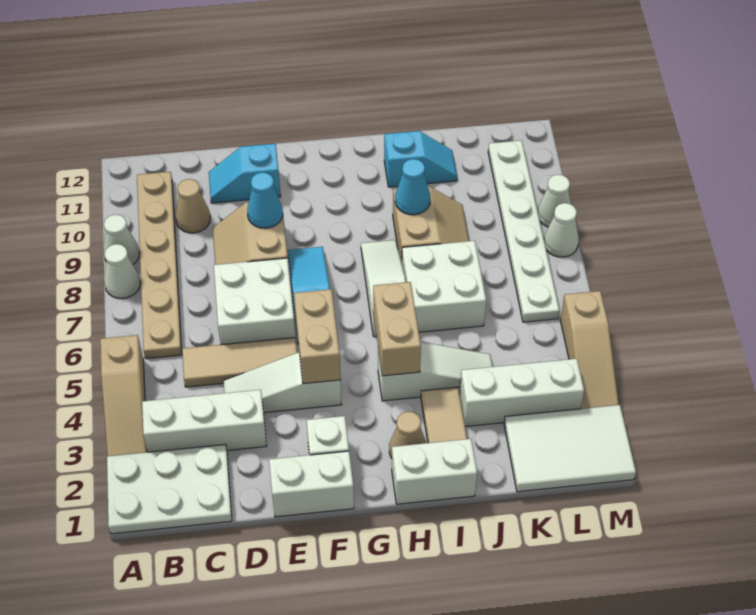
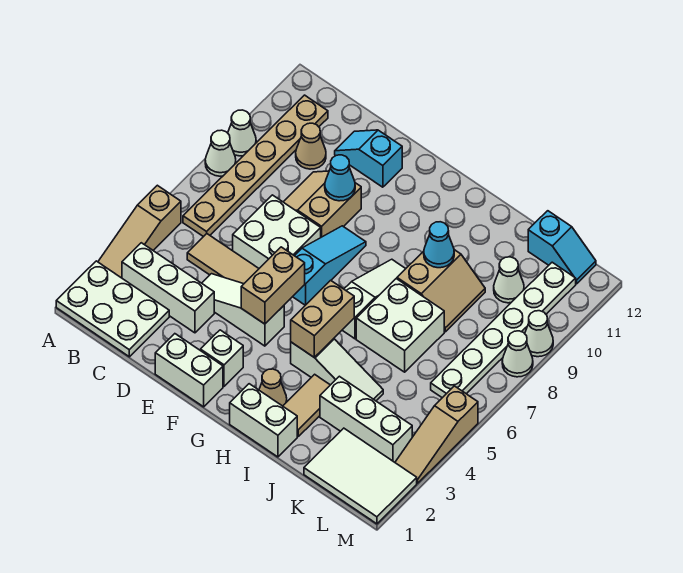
cyan slope I11:J11 level 1 top I -> cyan slope K12:L12 level 1 top K
none -> white cone K10 level 1

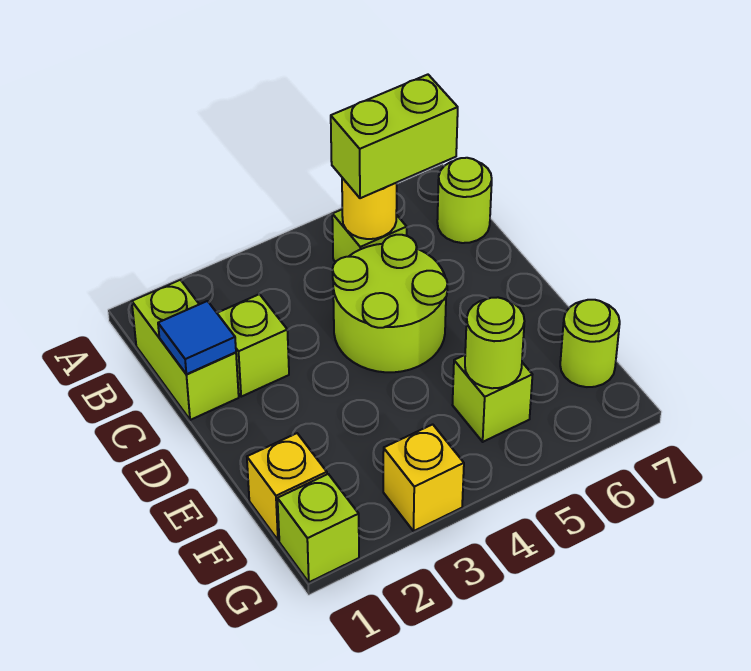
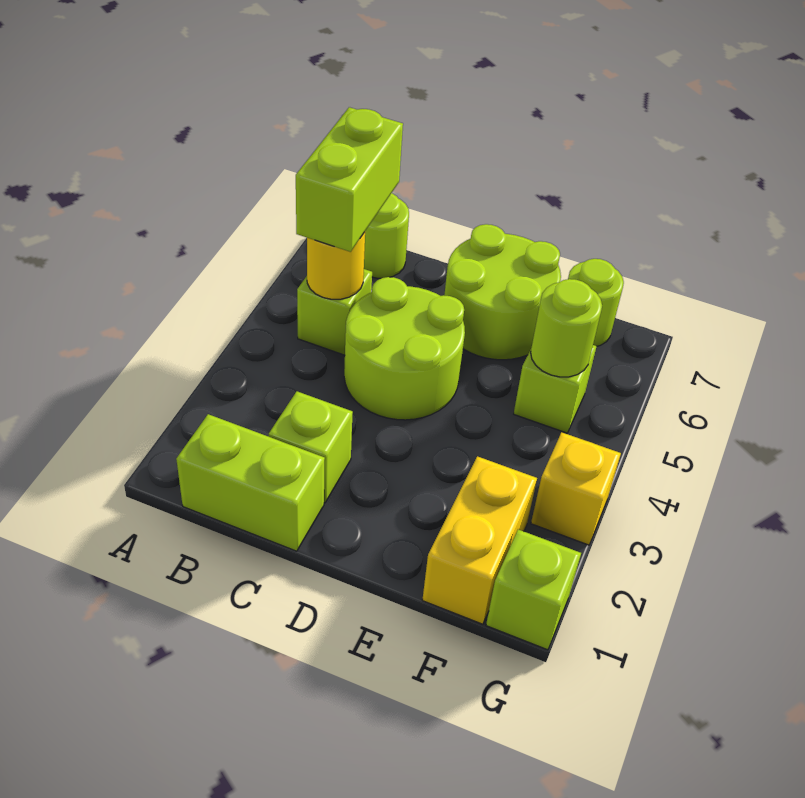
blue tile C1 level 2 -> none
none -> lime round brick D6:E7 level 1
yellow brick F1 level 1 -> yellow brick F1:F2 level 1

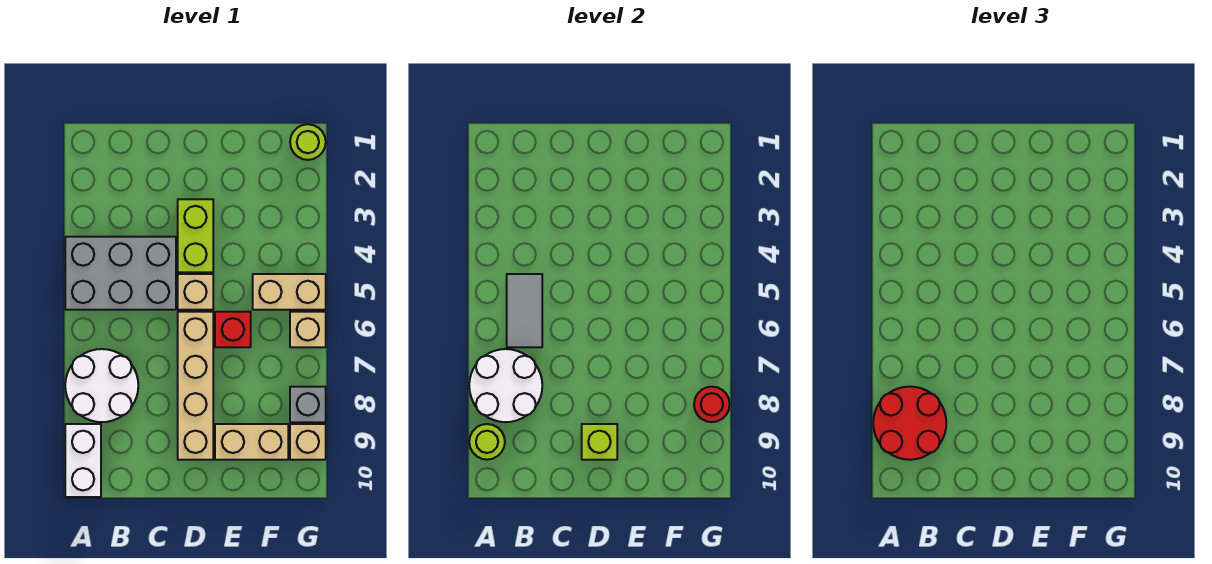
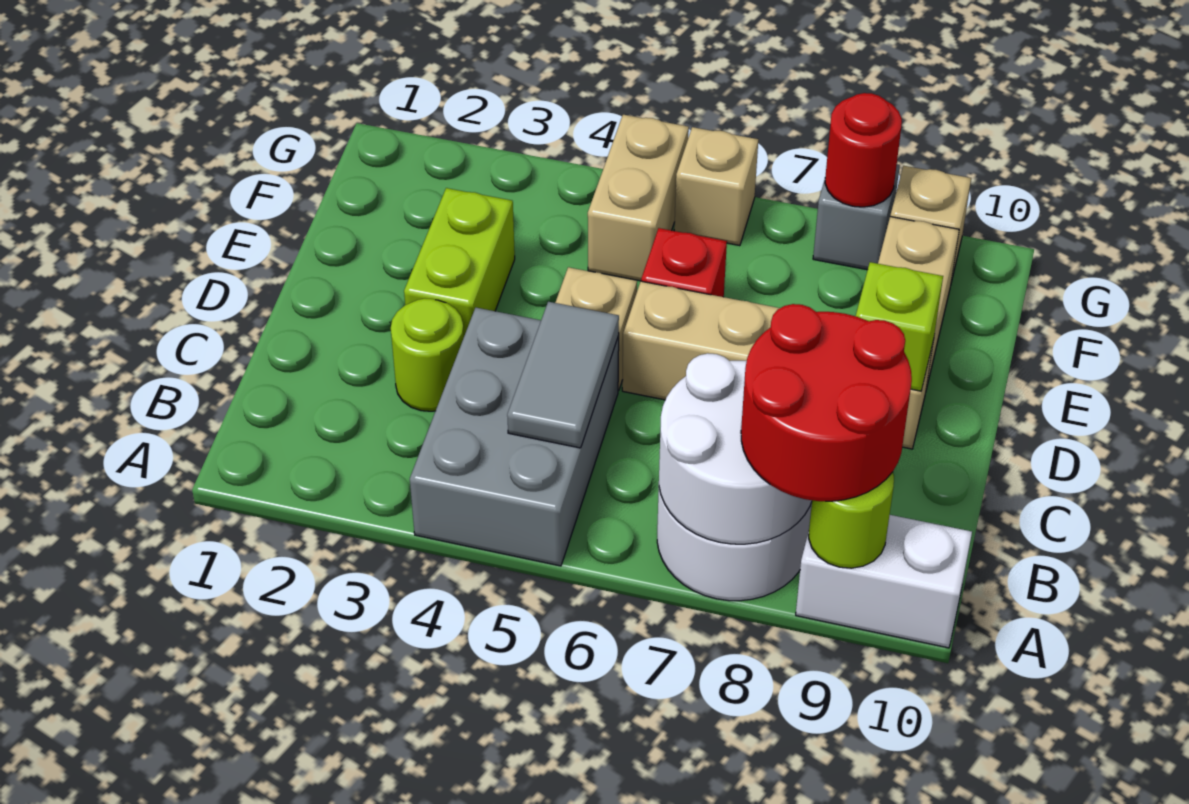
grey tile B5:B6 level 2 -> grey tile B5:C5 level 2
lime brick D3:D4 level 1 -> lime brick D3:E3 level 1
lime round brick G1 level 1 -> lime round brick C3 level 1

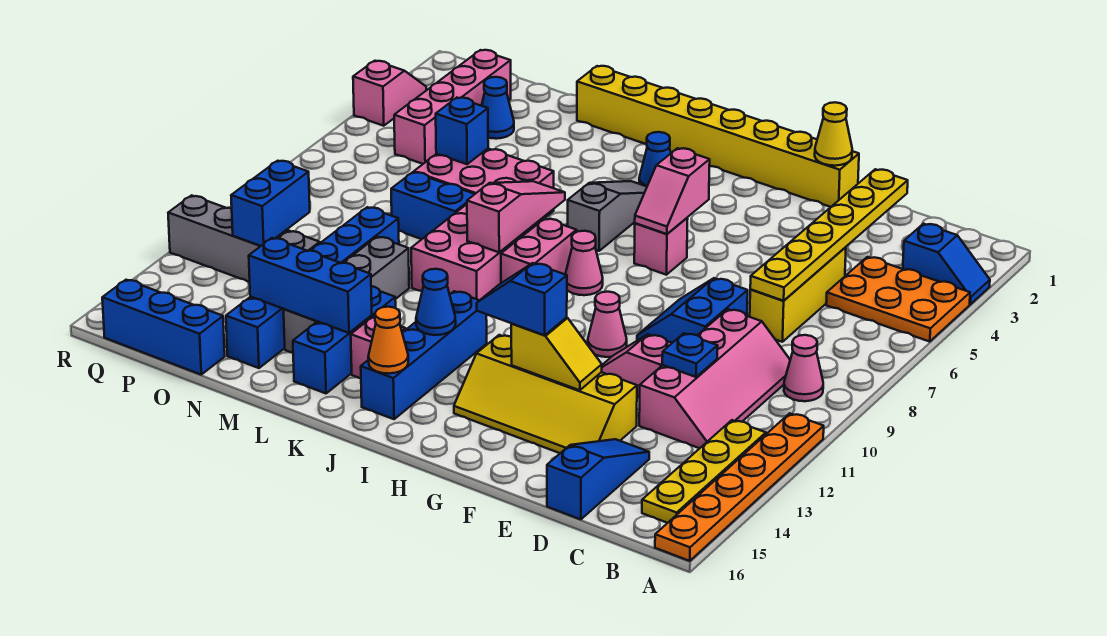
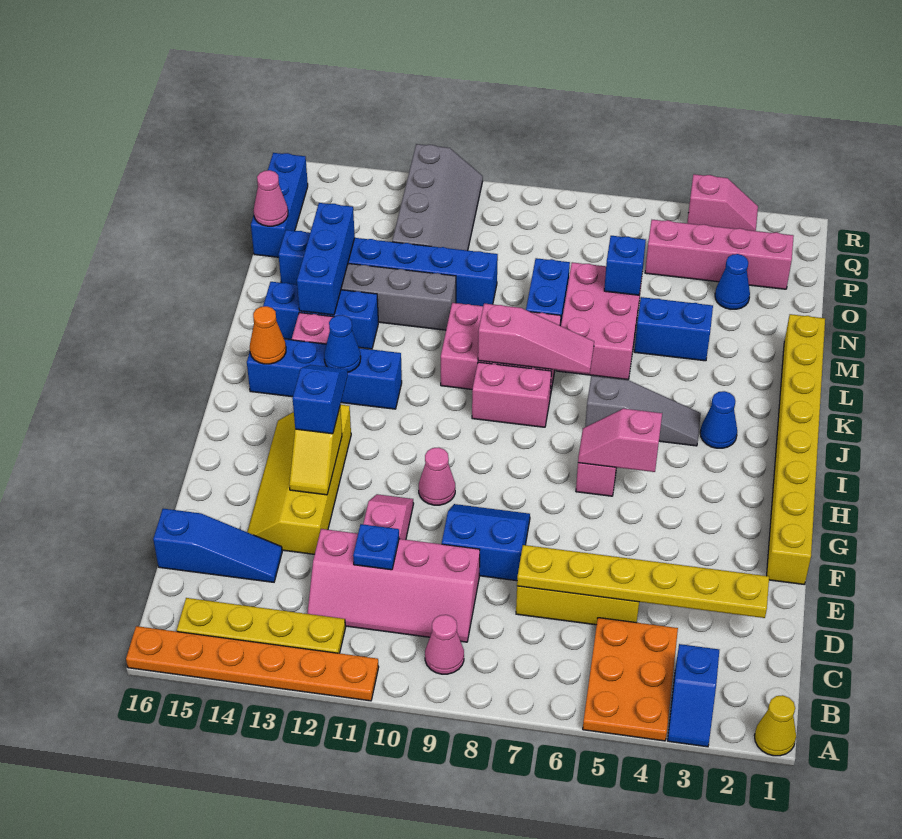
yellow cone F1 level 2 -> yellow cone A1 level 1
pink cone I8 level 1 -> pink cone O16 level 2
blue brick P11:P12 level 2 -> blue brick M4:M5 level 1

**Exercise**
Set down, word for word, every line from the line that holds "pink cone I8 level 1 -> pink cone O16 level 2" to the end of the entries above, including both ends.

**Result of this exercise**
pink cone I8 level 1 -> pink cone O16 level 2
blue brick P11:P12 level 2 -> blue brick M4:M5 level 1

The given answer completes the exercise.